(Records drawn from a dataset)
------------------------------------------------------------

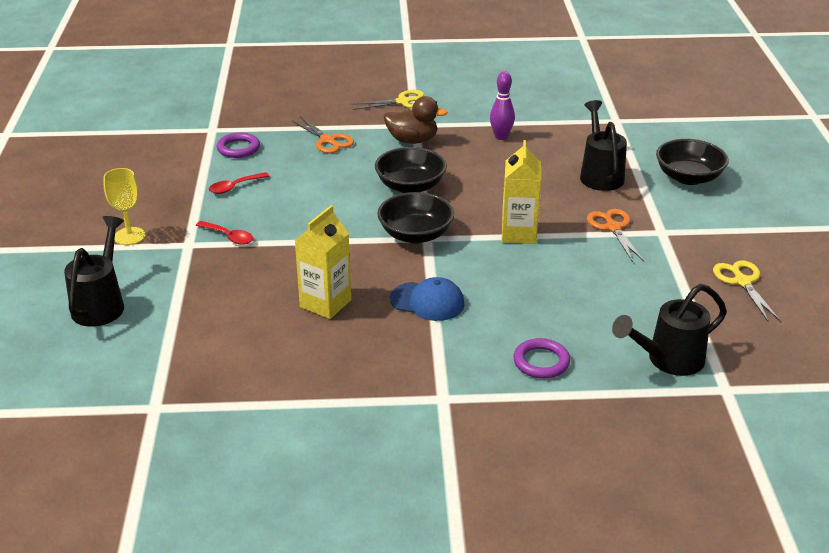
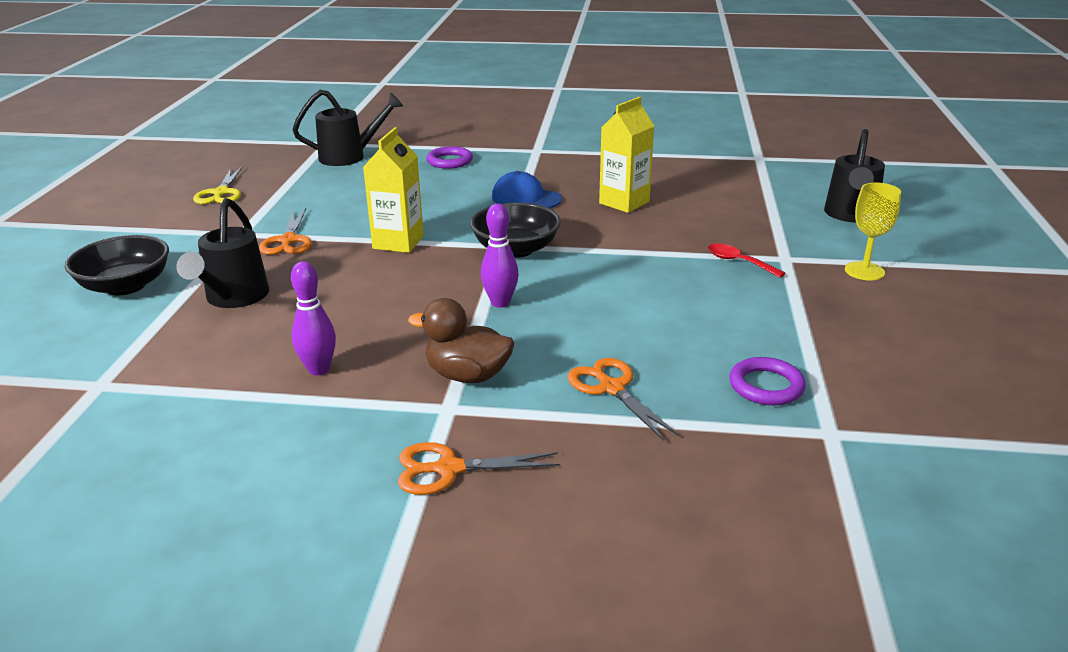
camera: 170 degrees left, 5 degrees down
red spoon [209,172,270,194] -> none
yellow scissors [351,90,424,110] -> orange scissors [398,442,560,495]
black bowl [375,147,447,193] -> purple bowling pin [481,204,519,308]

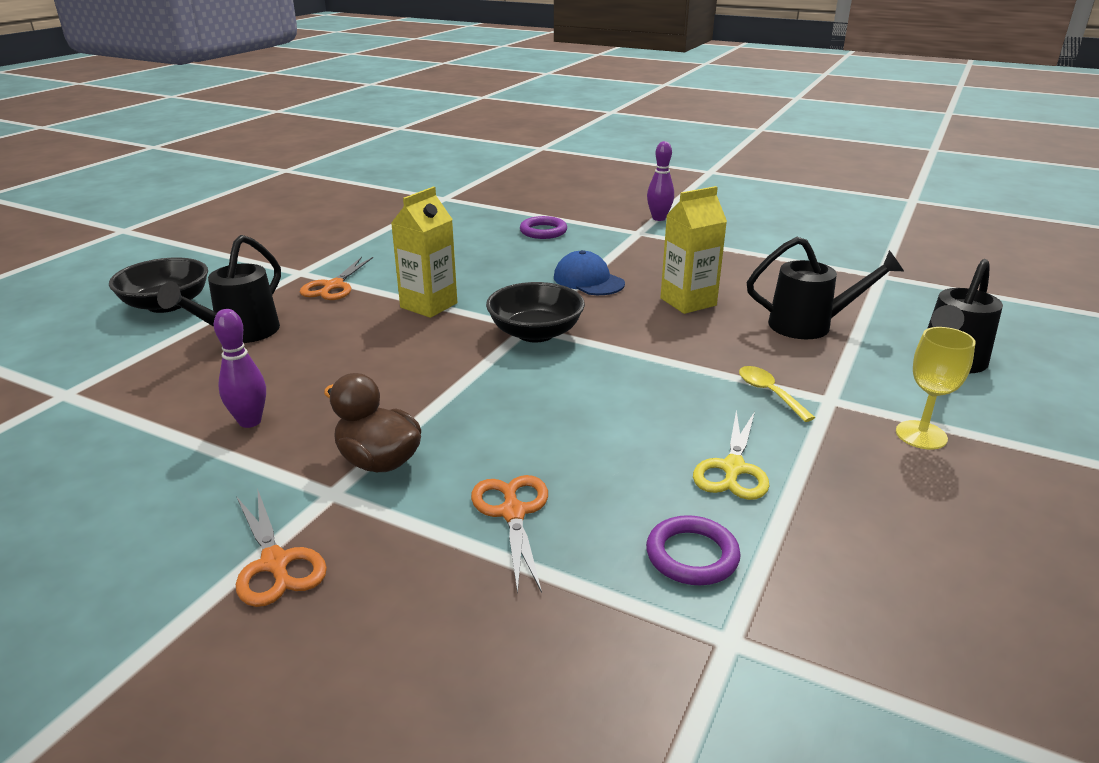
camera: 20 degrees right, 0 degrees up
yellow scissors [193,167,242,204] -> yellow scissors moved to [693,410,769,500]
black watering can [292,90,403,166] -> black watering can moved to [747,237,904,339]
orange scissors [398,442,560,495] -> orange scissors turned 135 degrees counterclockwise [236,488,327,607]
purple bowling pin [481,204,519,308] -> purple bowling pin moved to [647,141,674,221]
red spoon [708,243,785,278] -> yellow spoon [739,366,815,422]

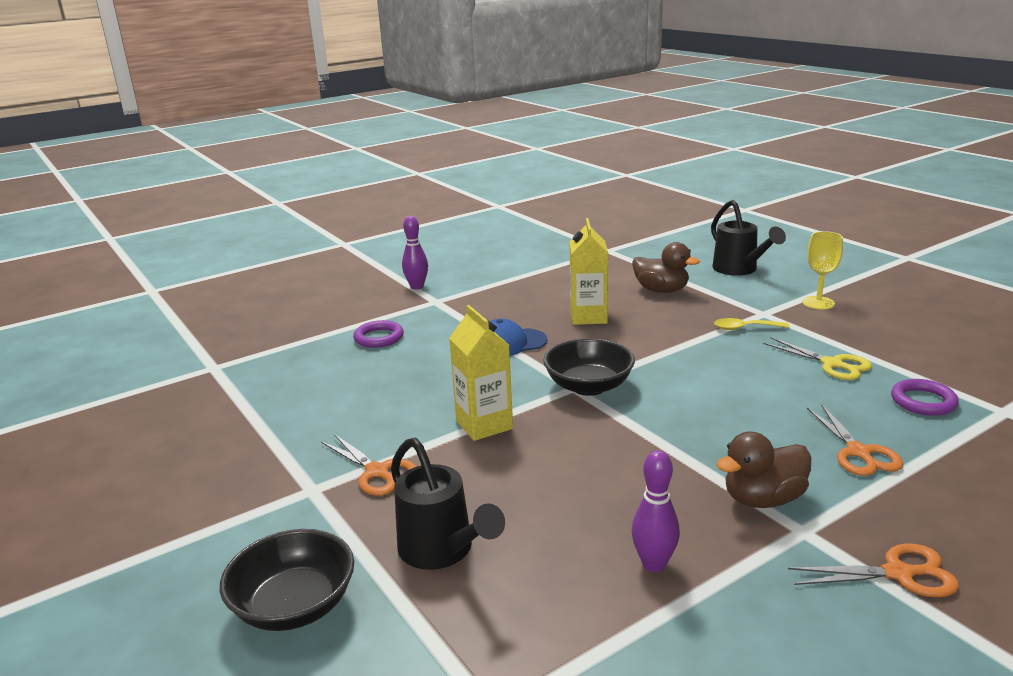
camera: 60 degrees left, 5 degrees down
orange scissors [471,475,548,594] -> orange scissors turned 120 degrees counterclockwise [807,404,903,476]
black watering can [747,237,904,339] -> brown duck [632,242,700,293]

------------------------------------------------------------

What this task involves
Find the word "orange" in the entries above, then copy each line that holds it.

Solution to this problem
yellow scissors [351,90,424,110] -> orange scissors [398,442,560,495]
orange scissors [398,442,560,495] -> orange scissors turned 135 degrees counterclockwise [236,488,327,607]
orange scissors [471,475,548,594] -> orange scissors turned 120 degrees counterclockwise [807,404,903,476]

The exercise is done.